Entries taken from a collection

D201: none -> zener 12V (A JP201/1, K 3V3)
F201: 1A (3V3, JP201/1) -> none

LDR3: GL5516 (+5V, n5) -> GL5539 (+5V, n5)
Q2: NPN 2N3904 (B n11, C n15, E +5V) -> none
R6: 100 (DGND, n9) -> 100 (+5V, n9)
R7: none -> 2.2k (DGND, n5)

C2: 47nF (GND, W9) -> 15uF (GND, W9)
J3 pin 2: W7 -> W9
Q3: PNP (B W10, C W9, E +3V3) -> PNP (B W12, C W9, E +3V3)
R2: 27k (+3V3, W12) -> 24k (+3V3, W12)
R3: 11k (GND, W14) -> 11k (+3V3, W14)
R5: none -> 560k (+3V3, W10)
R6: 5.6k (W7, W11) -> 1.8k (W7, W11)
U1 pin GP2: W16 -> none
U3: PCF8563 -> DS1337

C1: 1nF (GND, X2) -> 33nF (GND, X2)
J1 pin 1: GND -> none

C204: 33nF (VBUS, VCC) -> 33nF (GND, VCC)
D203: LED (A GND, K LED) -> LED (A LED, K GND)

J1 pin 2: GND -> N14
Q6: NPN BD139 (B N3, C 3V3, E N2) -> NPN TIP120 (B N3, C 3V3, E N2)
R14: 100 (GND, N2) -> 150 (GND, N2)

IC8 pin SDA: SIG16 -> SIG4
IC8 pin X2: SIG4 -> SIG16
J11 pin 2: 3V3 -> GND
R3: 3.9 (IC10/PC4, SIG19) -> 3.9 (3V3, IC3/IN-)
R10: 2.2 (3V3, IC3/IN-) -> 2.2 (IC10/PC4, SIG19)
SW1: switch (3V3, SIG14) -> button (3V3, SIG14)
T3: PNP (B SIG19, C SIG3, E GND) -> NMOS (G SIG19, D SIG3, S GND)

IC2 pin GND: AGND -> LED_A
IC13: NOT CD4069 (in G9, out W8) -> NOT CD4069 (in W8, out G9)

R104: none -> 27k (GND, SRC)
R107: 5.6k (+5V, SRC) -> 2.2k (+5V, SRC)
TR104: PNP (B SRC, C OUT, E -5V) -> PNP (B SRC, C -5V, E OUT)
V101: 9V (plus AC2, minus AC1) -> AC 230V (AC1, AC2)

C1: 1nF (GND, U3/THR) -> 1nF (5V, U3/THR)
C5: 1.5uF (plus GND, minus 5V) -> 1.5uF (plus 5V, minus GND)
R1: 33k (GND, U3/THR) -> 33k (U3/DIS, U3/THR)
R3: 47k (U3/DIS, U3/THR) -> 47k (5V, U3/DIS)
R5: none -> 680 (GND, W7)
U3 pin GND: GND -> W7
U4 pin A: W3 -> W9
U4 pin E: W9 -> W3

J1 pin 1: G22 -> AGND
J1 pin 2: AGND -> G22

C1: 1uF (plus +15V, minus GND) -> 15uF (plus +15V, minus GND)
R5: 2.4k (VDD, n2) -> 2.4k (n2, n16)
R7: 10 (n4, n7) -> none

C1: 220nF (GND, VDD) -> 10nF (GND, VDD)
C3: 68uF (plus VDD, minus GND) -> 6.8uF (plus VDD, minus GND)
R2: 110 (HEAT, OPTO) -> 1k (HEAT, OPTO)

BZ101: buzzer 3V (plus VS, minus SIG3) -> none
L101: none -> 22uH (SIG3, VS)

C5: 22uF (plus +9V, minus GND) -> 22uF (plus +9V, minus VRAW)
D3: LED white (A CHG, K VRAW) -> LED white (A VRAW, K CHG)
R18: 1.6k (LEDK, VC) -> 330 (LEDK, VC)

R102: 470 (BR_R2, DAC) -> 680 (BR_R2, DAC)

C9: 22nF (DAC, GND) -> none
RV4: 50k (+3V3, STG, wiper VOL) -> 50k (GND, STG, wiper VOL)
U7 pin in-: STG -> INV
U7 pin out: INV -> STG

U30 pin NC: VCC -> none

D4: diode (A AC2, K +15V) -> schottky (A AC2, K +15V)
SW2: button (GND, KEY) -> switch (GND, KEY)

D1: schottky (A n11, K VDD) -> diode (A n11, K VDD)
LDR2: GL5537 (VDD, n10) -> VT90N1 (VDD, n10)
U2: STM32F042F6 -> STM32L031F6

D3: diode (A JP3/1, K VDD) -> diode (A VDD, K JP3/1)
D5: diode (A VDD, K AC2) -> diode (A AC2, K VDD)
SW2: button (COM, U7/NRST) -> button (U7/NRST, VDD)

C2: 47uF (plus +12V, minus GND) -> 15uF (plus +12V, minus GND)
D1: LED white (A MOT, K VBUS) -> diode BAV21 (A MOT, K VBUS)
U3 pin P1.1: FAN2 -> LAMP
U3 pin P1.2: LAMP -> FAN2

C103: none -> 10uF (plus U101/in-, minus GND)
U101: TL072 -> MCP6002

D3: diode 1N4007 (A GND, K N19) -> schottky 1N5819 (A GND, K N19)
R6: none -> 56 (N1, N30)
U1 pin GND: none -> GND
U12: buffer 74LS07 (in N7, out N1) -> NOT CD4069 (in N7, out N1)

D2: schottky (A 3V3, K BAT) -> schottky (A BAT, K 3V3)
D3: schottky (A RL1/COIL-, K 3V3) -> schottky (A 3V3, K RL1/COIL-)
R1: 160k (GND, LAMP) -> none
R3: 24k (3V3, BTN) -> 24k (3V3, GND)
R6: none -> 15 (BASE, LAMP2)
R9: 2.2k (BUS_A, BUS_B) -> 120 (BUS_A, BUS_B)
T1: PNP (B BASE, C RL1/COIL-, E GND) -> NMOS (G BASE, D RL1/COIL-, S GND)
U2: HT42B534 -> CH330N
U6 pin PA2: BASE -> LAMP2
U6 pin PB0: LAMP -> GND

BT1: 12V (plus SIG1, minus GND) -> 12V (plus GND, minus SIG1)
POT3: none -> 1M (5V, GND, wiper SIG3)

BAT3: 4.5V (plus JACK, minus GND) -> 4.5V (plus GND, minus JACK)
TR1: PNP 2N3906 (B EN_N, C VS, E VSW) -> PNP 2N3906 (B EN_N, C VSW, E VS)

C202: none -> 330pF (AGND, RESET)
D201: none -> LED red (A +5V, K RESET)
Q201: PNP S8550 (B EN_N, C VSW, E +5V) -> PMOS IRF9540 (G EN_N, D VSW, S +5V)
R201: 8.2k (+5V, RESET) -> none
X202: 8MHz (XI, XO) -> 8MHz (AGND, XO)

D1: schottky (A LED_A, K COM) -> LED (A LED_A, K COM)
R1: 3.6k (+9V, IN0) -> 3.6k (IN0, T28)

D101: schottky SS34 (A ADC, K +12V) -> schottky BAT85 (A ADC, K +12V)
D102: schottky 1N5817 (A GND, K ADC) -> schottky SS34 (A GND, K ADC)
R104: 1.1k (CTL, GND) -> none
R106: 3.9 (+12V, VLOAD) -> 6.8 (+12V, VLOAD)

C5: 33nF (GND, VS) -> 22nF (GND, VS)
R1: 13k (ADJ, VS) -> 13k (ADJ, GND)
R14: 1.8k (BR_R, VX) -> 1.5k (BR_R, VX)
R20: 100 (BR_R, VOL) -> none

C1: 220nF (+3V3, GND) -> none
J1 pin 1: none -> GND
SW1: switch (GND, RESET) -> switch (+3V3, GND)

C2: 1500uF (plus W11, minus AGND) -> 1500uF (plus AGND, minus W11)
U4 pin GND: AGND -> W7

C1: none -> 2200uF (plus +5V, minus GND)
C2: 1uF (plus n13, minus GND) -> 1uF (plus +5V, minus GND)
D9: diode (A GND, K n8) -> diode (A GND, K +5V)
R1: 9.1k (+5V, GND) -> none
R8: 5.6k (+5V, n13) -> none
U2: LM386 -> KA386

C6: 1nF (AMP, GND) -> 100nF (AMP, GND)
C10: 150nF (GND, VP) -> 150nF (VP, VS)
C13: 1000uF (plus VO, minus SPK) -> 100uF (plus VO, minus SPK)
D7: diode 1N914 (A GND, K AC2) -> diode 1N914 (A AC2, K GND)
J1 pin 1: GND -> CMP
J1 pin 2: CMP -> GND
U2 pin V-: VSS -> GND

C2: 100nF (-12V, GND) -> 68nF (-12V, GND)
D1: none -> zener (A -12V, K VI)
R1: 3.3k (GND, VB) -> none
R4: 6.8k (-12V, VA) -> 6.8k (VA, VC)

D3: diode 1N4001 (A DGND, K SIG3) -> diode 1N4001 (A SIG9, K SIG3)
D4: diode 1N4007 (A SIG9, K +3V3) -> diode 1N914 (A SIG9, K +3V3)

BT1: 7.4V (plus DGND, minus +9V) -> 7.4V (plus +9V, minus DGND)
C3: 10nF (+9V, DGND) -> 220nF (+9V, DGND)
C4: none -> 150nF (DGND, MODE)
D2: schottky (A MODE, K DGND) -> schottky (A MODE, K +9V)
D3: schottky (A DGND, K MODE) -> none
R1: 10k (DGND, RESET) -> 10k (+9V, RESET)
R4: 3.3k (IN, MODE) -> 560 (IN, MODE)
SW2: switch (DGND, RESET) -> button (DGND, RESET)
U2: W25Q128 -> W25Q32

TASK BRIEF –
Both the first line of the data above and the line with "R5: none -> 560k (+3V3, W10)" must be included; please return exactly those lines and the ones between them.

ANSWER TO THIS TASK –
D201: none -> zener 12V (A JP201/1, K 3V3)
F201: 1A (3V3, JP201/1) -> none

LDR3: GL5516 (+5V, n5) -> GL5539 (+5V, n5)
Q2: NPN 2N3904 (B n11, C n15, E +5V) -> none
R6: 100 (DGND, n9) -> 100 (+5V, n9)
R7: none -> 2.2k (DGND, n5)

C2: 47nF (GND, W9) -> 15uF (GND, W9)
J3 pin 2: W7 -> W9
Q3: PNP (B W10, C W9, E +3V3) -> PNP (B W12, C W9, E +3V3)
R2: 27k (+3V3, W12) -> 24k (+3V3, W12)
R3: 11k (GND, W14) -> 11k (+3V3, W14)
R5: none -> 560k (+3V3, W10)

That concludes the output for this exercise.